_Requirement_
What you return must match the entries word for word, minus the pictures.

_Record set_
——————

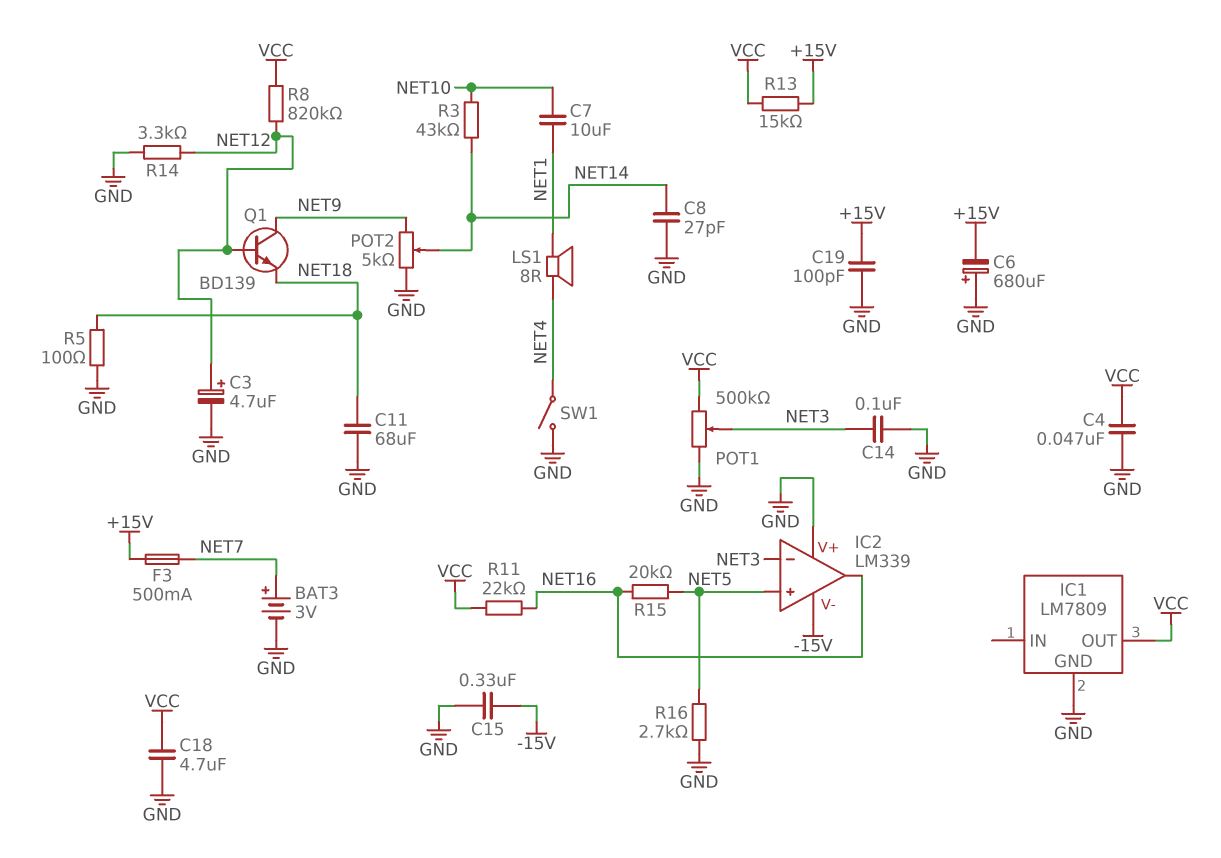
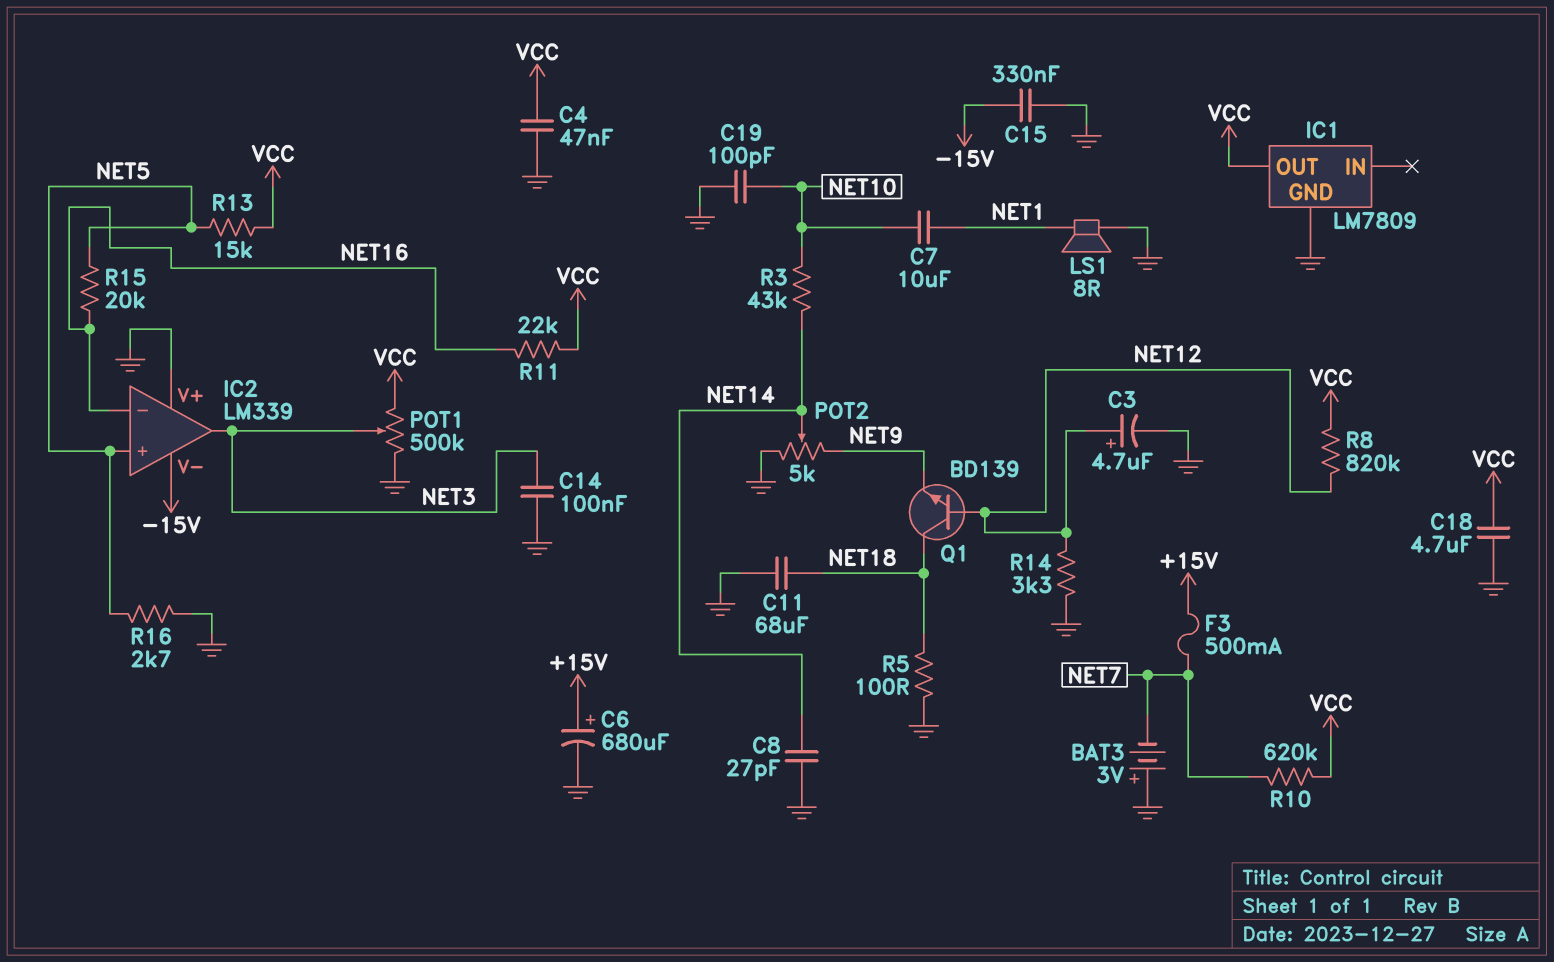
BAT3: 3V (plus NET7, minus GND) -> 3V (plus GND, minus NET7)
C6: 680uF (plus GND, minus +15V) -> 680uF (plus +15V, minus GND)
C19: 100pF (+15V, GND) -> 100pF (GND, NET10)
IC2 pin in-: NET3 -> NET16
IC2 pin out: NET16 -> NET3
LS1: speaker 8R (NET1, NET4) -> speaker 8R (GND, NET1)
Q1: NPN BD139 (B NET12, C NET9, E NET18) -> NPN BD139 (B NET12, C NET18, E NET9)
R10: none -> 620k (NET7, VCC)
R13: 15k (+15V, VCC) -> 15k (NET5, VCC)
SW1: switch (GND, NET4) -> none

——————

_Solution to this problem_
BAT3: 3V (plus NET7, minus GND) -> 3V (plus GND, minus NET7)
C6: 680uF (plus GND, minus +15V) -> 680uF (plus +15V, minus GND)
C19: 100pF (+15V, GND) -> 100pF (GND, NET10)
IC2 pin in-: NET3 -> NET16
IC2 pin out: NET16 -> NET3
LS1: speaker 8R (NET1, NET4) -> speaker 8R (GND, NET1)
Q1: NPN BD139 (B NET12, C NET9, E NET18) -> NPN BD139 (B NET12, C NET18, E NET9)
R10: none -> 620k (NET7, VCC)
R13: 15k (+15V, VCC) -> 15k (NET5, VCC)
SW1: switch (GND, NET4) -> none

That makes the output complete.